Collected data:
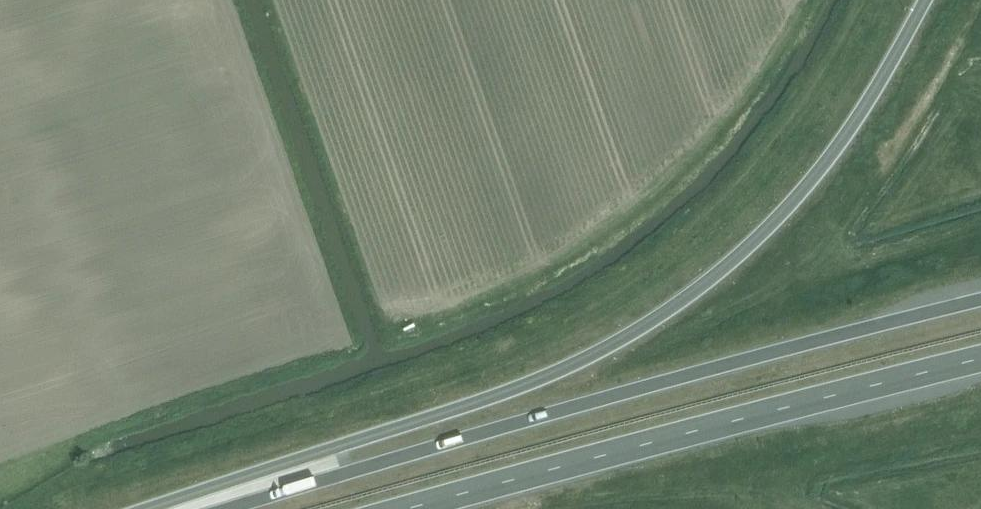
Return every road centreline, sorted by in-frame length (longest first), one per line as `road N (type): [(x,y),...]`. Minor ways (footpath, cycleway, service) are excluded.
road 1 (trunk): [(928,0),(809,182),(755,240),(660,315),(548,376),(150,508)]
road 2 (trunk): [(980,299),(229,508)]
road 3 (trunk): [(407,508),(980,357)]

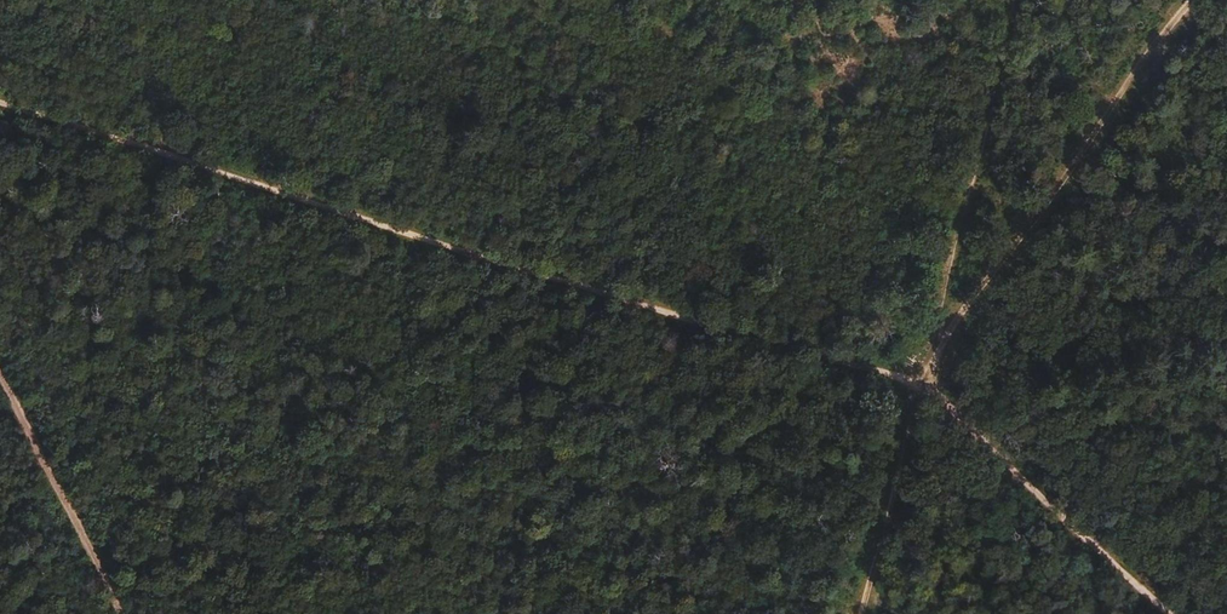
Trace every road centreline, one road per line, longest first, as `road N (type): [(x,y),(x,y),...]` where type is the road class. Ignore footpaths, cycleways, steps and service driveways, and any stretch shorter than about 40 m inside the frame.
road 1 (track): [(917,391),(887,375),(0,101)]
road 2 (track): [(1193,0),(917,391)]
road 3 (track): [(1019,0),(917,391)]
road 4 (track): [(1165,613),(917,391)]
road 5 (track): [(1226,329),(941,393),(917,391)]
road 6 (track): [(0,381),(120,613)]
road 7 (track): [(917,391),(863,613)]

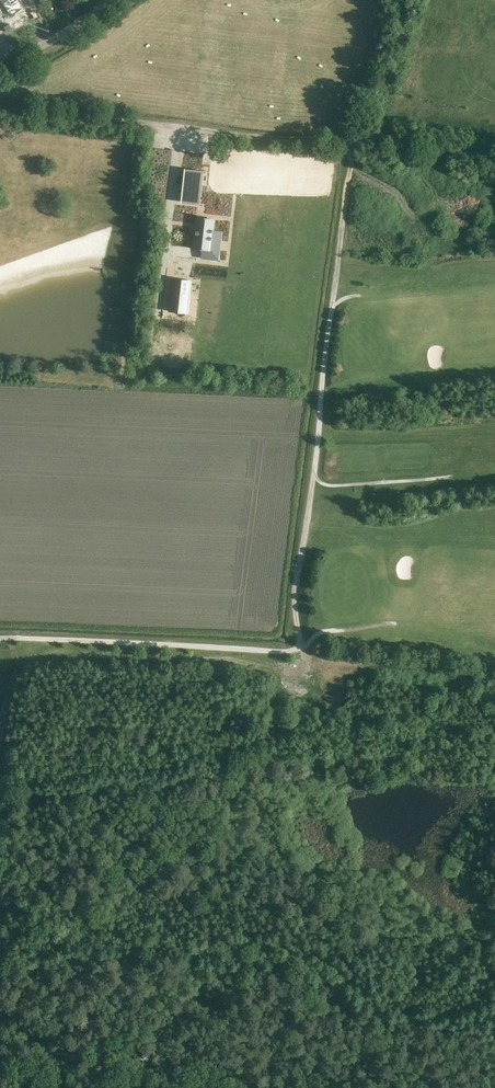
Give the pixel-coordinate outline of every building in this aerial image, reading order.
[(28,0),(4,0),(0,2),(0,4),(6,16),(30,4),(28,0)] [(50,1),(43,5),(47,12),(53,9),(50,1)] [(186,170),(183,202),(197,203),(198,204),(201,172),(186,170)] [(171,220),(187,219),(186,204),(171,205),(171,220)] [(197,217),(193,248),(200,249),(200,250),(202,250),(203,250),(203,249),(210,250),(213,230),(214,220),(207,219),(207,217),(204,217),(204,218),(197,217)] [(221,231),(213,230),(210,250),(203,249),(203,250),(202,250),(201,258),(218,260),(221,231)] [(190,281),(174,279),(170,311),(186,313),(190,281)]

WHAT TO DO
Your answer is all of the records restated word for word, pictures excluded.

ANSWER BOX
Return every road centreline, sorted by in-frame length (longest first), one per line as `road N (type): [(x,y),...]`. Minor ways (footpath, cycleway, service) are excluded.
road 1 (trunk): [(928,0),(809,182),(755,240),(660,315),(548,376),(150,508)]
road 2 (trunk): [(980,299),(229,508)]
road 3 (trunk): [(407,508),(980,357)]

Trace every road centreline, one road per line, longest first, as `road N (type): [(x,y),(x,y),...]` where type is the road class. Ignore footpaths, cycleways, steps and service driveways, and any stretch shorter than about 40 m inside the frame.
road 1 (track): [(917,391),(887,375),(0,101)]
road 2 (track): [(1193,0),(917,391)]
road 3 (track): [(1019,0),(917,391)]
road 4 (track): [(1165,613),(917,391)]
road 5 (track): [(1226,329),(941,393),(917,391)]
road 6 (track): [(0,381),(120,613)]
road 7 (track): [(917,391),(863,613)]

Give the pixel-coordinate outline of every building in this aerial image, reading order.
[(28,0),(4,0),(0,2),(0,4),(6,16),(30,4),(28,0)] [(50,1),(43,5),(47,12),(53,9),(50,1)] [(186,170),(183,202),(197,203),(198,204),(201,172),(186,170)] [(171,220),(187,219),(186,204),(171,205),(171,220)] [(197,217),(193,248),(200,249),(200,250),(202,250),(203,250),(203,249),(210,250),(213,230),(214,220),(207,219),(207,217),(204,217),(204,218),(197,217)] [(221,231),(213,230),(210,250),(203,249),(203,250),(202,250),(201,258),(218,260),(221,231)] [(190,281),(174,279),(170,311),(186,313),(190,281)]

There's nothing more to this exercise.